Work order
Write out exactly the lines below that run from the one containing "camera: 40 degrees right, 15 degrees up" through the one containing "(347, 215) = (225, 195): red duck -> none", both included, with no other lines.

Input data
-- Opening Marker --
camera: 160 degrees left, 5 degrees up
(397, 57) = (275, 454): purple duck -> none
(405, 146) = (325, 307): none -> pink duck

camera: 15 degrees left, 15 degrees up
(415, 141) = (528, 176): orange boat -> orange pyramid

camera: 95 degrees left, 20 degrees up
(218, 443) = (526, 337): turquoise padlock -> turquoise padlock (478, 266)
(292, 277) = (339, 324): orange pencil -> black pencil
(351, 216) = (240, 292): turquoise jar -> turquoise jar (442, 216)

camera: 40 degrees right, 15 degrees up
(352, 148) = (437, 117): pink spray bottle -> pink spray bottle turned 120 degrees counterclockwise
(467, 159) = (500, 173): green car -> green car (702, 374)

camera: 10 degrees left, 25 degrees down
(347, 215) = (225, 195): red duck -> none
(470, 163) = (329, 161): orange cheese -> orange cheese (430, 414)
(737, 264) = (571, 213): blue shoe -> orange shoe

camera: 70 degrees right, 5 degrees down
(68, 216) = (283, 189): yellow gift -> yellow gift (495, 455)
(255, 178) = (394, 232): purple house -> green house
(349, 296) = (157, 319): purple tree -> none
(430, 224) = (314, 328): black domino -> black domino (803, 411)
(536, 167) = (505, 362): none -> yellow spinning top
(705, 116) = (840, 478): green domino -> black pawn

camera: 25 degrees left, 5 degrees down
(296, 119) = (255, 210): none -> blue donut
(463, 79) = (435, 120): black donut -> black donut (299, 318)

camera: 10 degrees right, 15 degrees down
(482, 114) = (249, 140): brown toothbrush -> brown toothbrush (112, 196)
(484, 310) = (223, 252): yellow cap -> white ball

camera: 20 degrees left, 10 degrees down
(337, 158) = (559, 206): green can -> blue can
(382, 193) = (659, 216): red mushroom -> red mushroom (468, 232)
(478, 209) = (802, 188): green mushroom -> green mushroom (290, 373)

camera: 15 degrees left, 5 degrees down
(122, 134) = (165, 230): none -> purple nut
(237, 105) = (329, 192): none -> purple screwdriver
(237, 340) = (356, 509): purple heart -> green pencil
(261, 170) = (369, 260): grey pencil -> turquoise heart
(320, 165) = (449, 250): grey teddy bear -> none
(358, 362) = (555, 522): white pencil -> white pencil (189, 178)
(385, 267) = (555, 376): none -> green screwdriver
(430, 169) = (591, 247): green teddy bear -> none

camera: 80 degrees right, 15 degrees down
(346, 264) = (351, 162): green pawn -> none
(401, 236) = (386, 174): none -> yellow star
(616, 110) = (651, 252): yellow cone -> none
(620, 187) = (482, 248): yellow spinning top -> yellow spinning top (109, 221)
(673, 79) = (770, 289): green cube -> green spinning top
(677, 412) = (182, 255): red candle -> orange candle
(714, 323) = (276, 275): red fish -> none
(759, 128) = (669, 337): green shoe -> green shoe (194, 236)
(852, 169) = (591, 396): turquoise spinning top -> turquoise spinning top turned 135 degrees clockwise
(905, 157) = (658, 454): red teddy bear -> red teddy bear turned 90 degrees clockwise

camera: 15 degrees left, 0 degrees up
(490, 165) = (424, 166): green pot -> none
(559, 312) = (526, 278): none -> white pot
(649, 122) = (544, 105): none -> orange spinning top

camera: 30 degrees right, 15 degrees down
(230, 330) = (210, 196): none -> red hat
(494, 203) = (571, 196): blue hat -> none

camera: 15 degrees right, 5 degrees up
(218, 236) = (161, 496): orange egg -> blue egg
-- Closing Marker --
Answer to the exercise
camera: 40 degrees right, 15 degrees up
(352, 148) = (437, 117): pink spray bottle -> pink spray bottle turned 120 degrees counterclockwise
(467, 159) = (500, 173): green car -> green car (702, 374)

camera: 10 degrees left, 25 degrees down
(347, 215) = (225, 195): red duck -> none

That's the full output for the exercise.